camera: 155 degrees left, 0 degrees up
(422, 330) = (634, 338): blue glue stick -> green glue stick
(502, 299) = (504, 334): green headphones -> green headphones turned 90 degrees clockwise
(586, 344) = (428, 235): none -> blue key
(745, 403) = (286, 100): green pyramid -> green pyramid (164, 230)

--

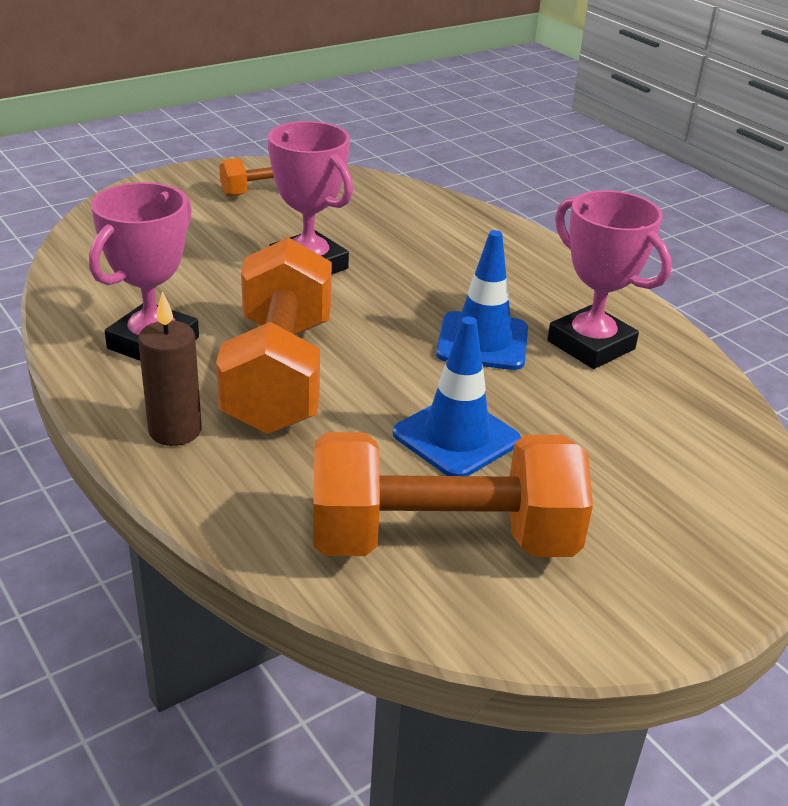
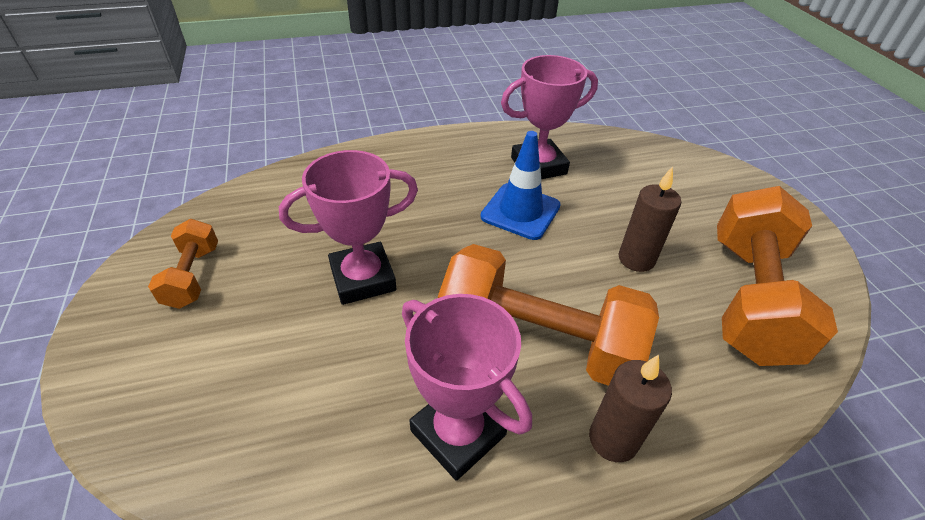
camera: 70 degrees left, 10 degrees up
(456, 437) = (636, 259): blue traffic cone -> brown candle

...

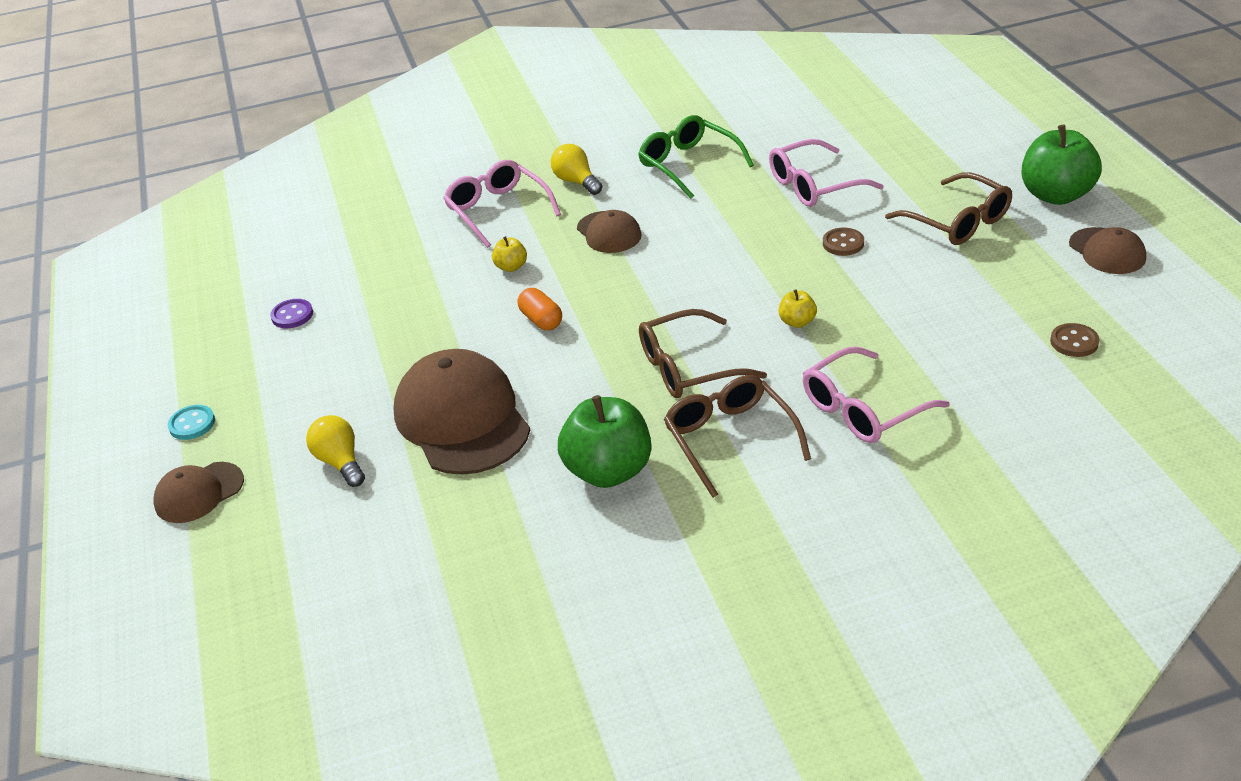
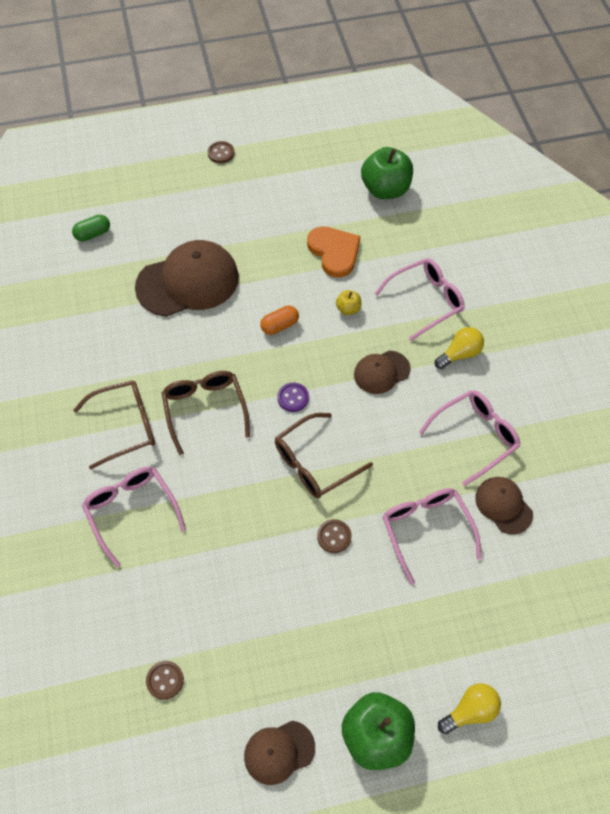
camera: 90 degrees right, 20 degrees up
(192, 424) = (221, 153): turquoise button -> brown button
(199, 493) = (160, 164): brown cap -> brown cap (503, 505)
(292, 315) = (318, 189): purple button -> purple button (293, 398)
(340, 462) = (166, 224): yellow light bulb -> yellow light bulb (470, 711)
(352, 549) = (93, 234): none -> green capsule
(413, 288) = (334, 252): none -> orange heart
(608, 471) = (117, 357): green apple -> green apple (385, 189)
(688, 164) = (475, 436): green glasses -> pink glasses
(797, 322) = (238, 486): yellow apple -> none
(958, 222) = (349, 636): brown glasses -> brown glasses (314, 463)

* WHAT IS NEEDED
Search the entries for the string "yellow" and return each line where it turns up.

* FINISHED TASK
(340, 462) = (166, 224): yellow light bulb -> yellow light bulb (470, 711)
(797, 322) = (238, 486): yellow apple -> none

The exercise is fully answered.